--- START ---
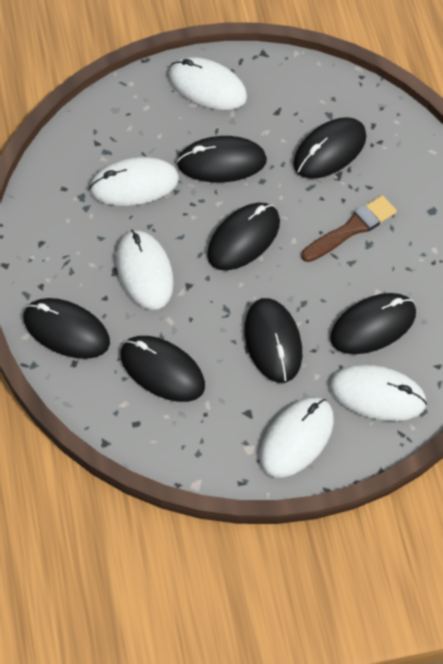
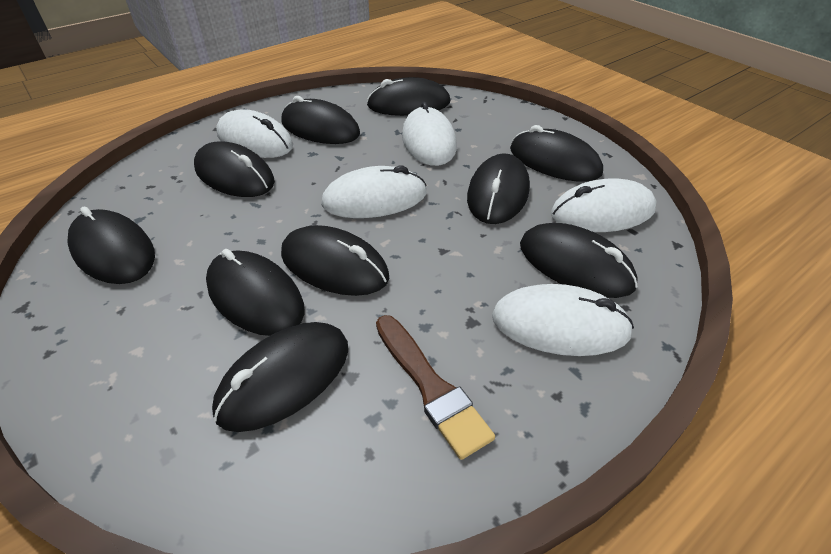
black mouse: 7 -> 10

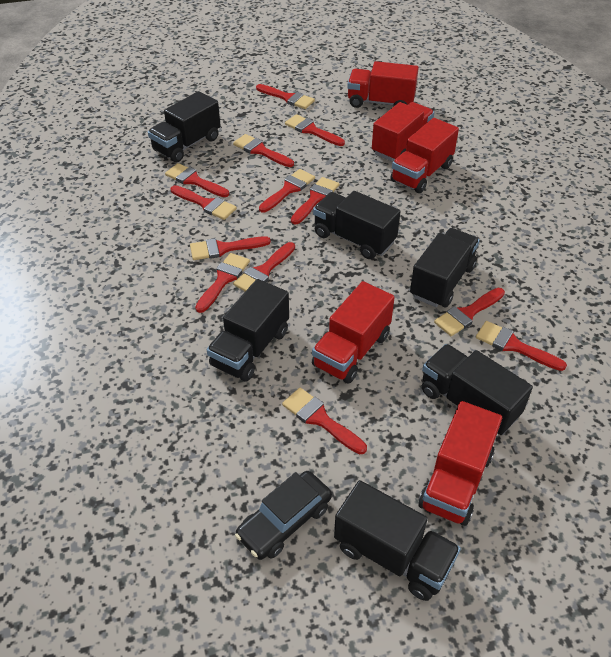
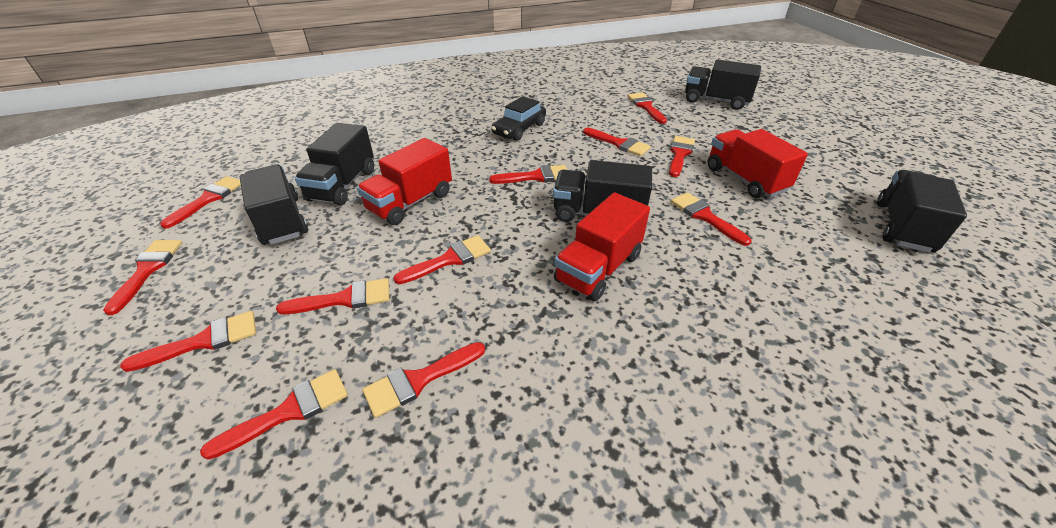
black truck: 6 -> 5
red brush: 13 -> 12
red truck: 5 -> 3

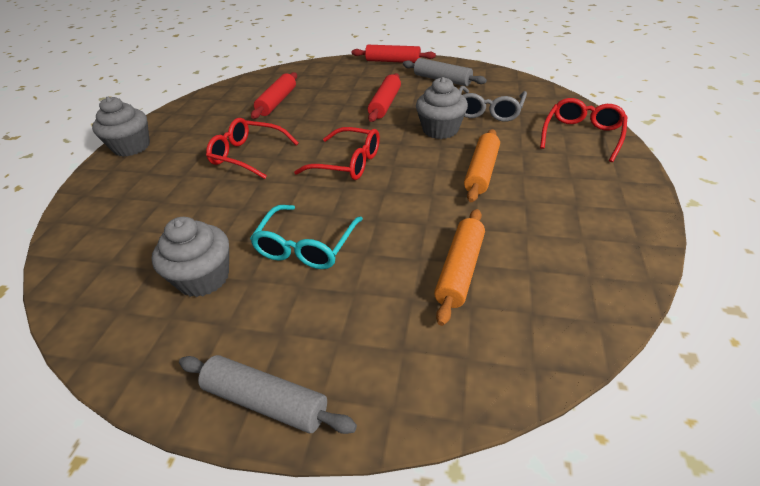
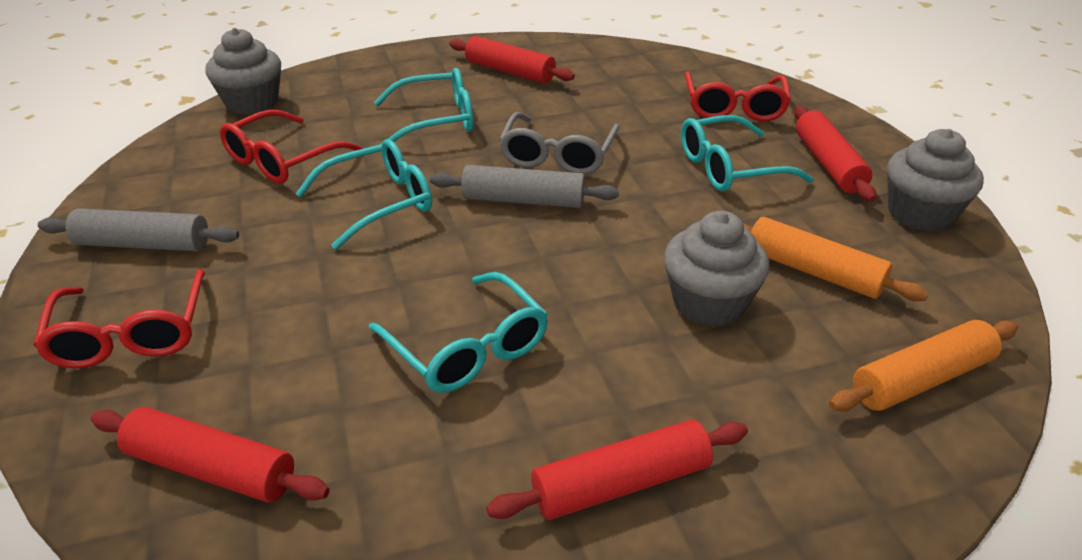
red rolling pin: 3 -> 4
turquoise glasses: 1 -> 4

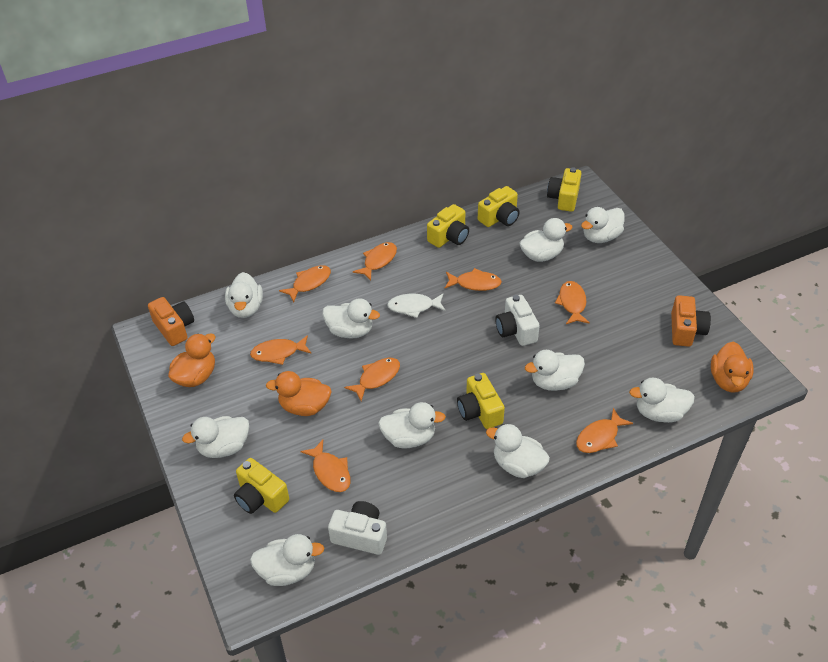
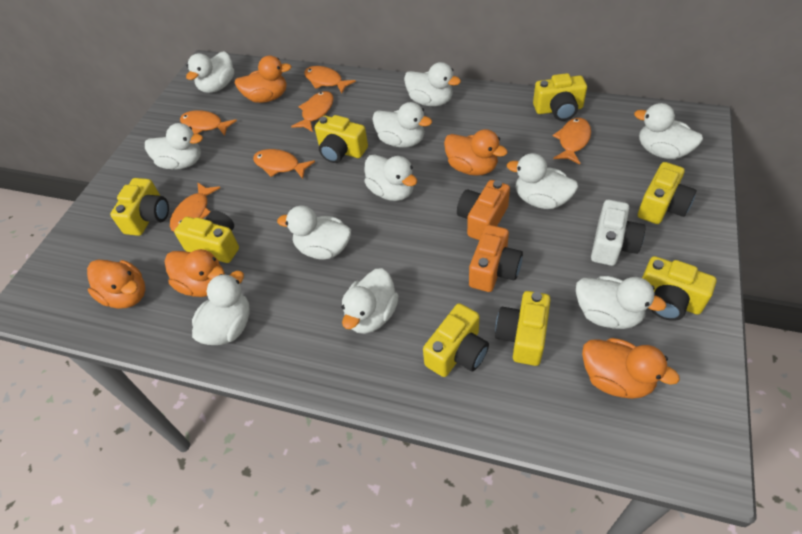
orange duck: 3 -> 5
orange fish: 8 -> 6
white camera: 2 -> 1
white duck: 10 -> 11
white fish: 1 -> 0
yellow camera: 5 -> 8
--- END ---
--- START ---
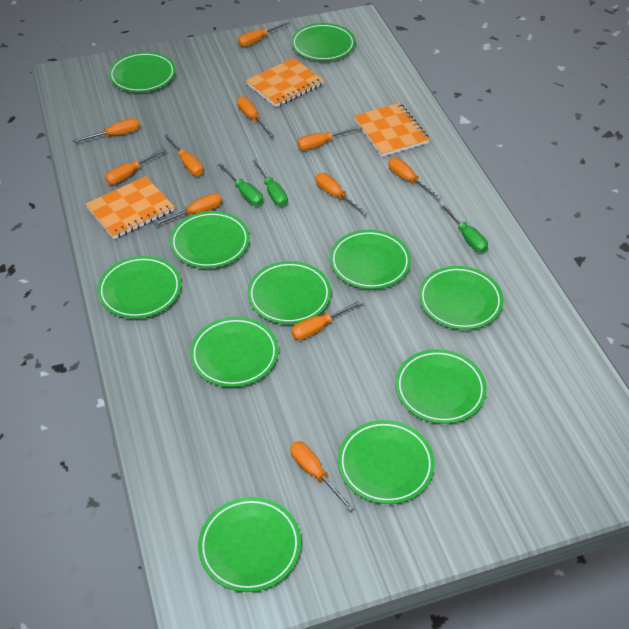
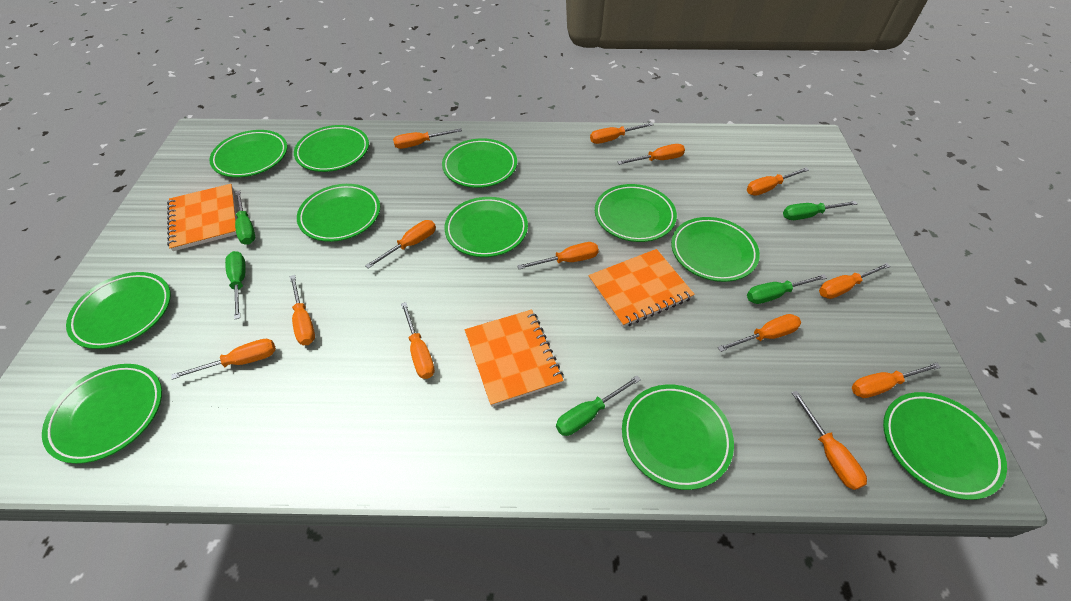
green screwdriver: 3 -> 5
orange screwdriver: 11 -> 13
--- END ---
--- START ---
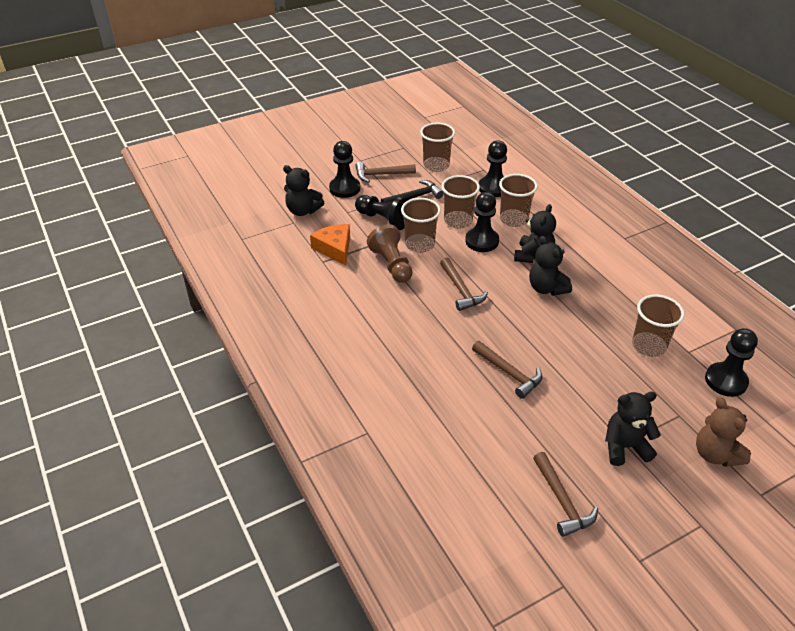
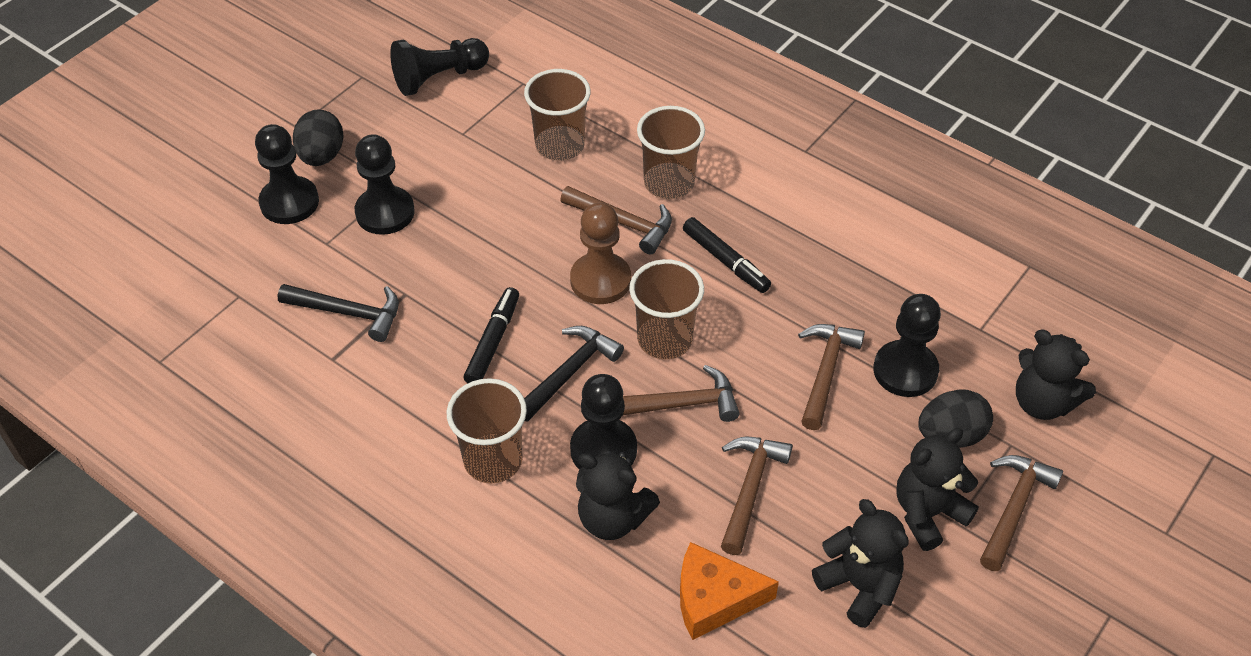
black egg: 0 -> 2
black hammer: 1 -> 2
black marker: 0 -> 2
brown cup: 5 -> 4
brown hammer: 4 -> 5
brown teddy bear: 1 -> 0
--- END ---
* EXERCISE AIM
Identify the lines of the data that contain the word "black". Copy each of them.

* COMPLETED EXERCISE
black mouse: 7 -> 10
black truck: 6 -> 5
black egg: 0 -> 2
black hammer: 1 -> 2
black marker: 0 -> 2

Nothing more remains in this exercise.